Work required: An exact copy of all records is expected, minus the images.

(Scene difference descriptions)
_____
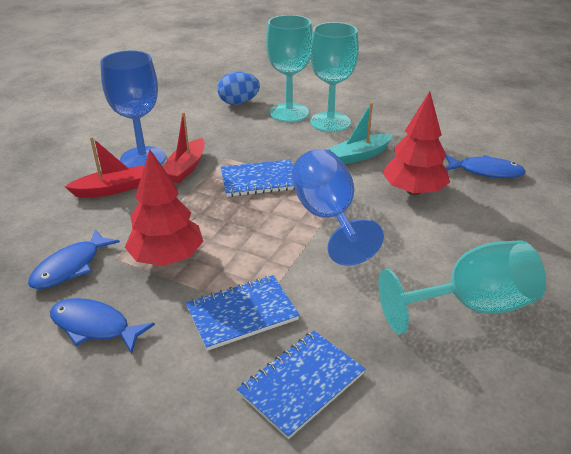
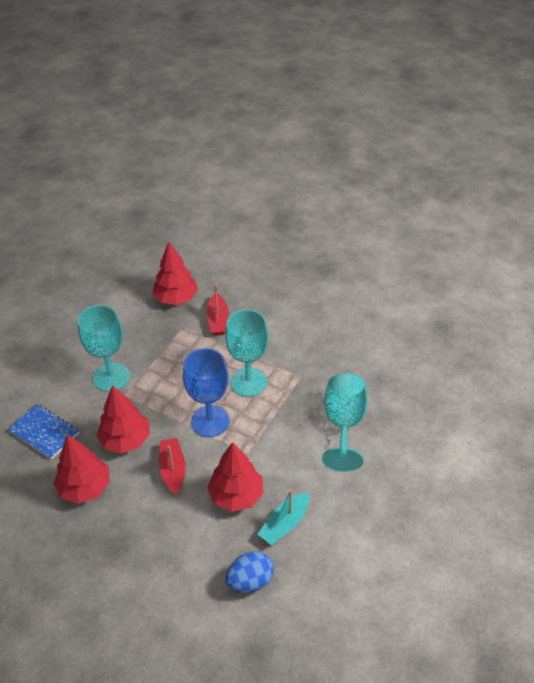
blue fish: 3 -> 0
blue goblet: 2 -> 1
blue notebook: 3 -> 1
red tree: 2 -> 4

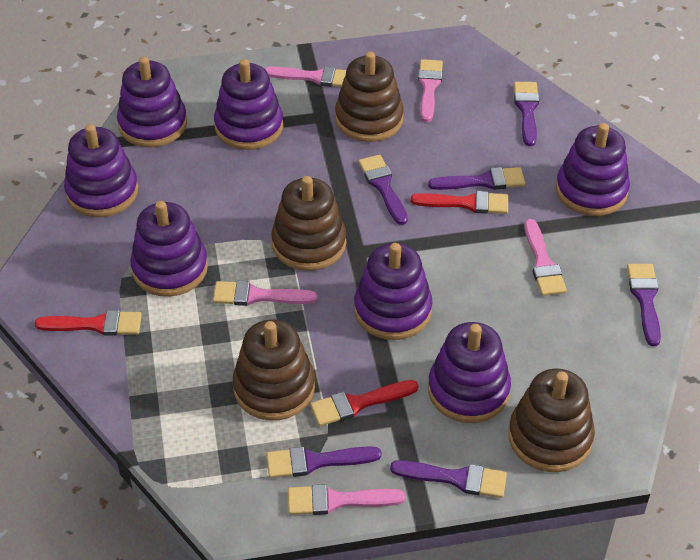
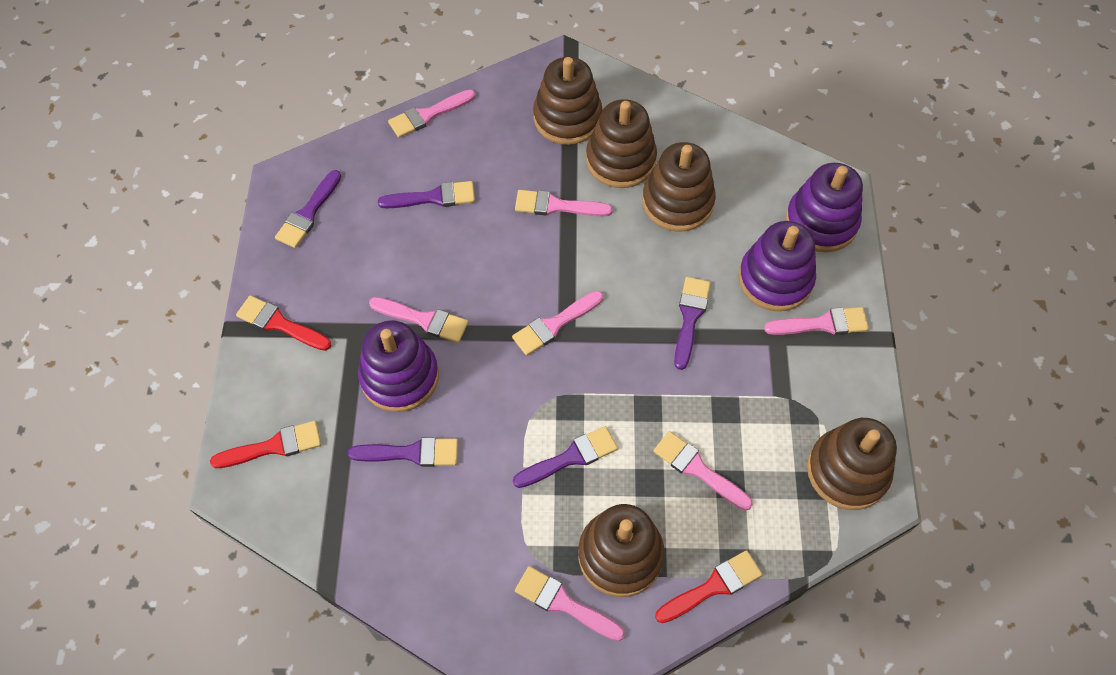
brown stacking toy: 4 -> 5
pink brush: 5 -> 7
purple brush: 6 -> 5
purple stacking toy: 7 -> 3

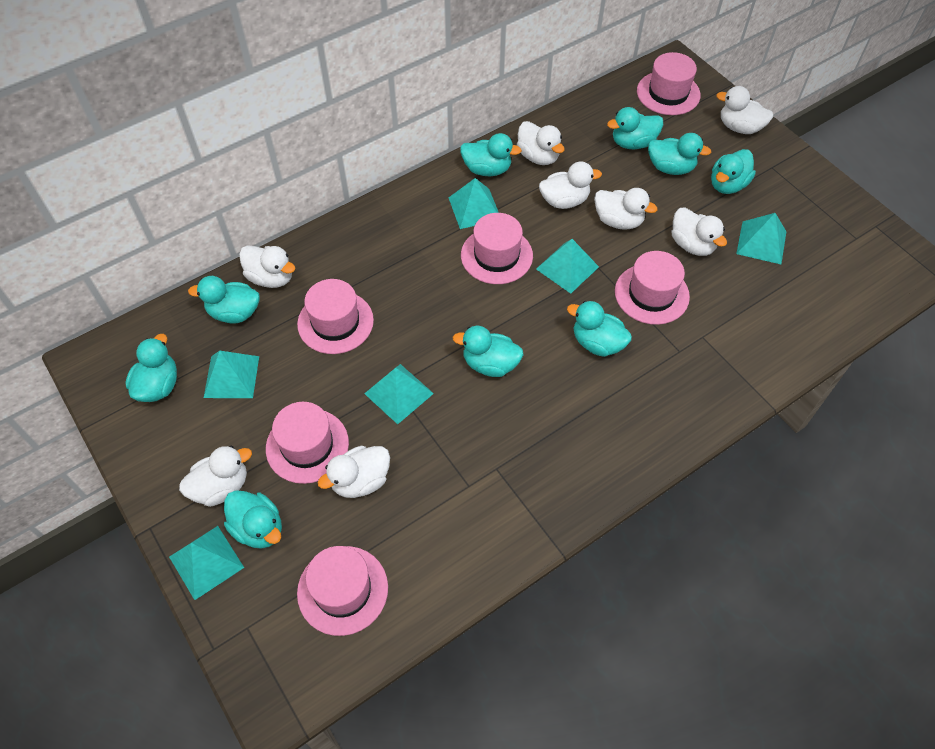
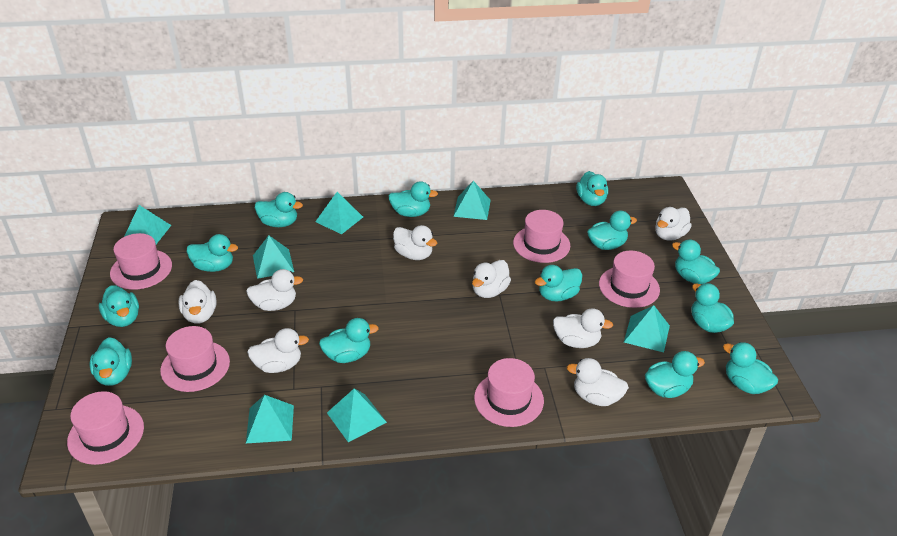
turquoise duck: 9 -> 13
turquoise pyramid: 6 -> 7

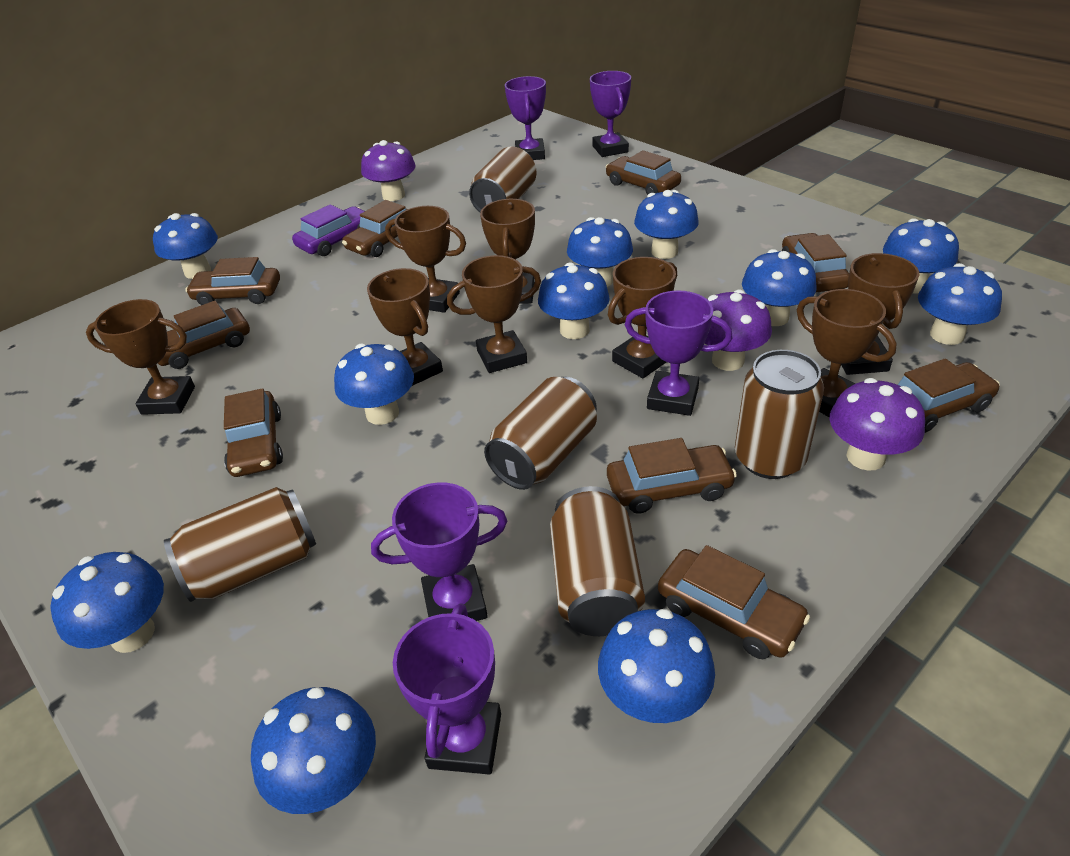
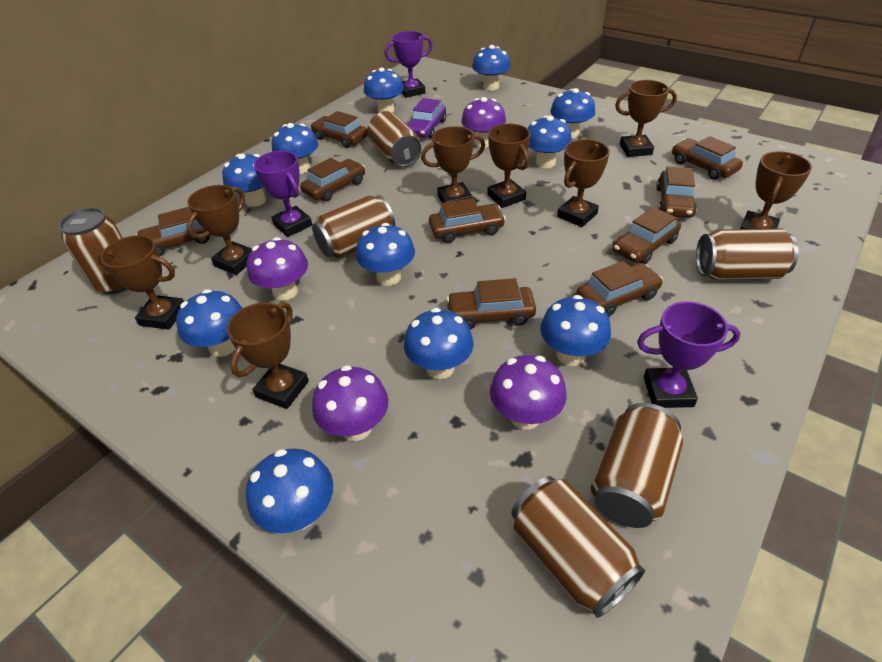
brown can: 5 -> 6
purple mushroom: 3 -> 4
purple trophy: 5 -> 3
_____
Output for this task:
blue fish: 3 -> 0
blue goblet: 2 -> 1
blue notebook: 3 -> 1
red tree: 2 -> 4

brown stacking toy: 4 -> 5
pink brush: 5 -> 7
purple brush: 6 -> 5
purple stacking toy: 7 -> 3

turquoise duck: 9 -> 13
turquoise pyramid: 6 -> 7

brown can: 5 -> 6
purple mushroom: 3 -> 4
purple trophy: 5 -> 3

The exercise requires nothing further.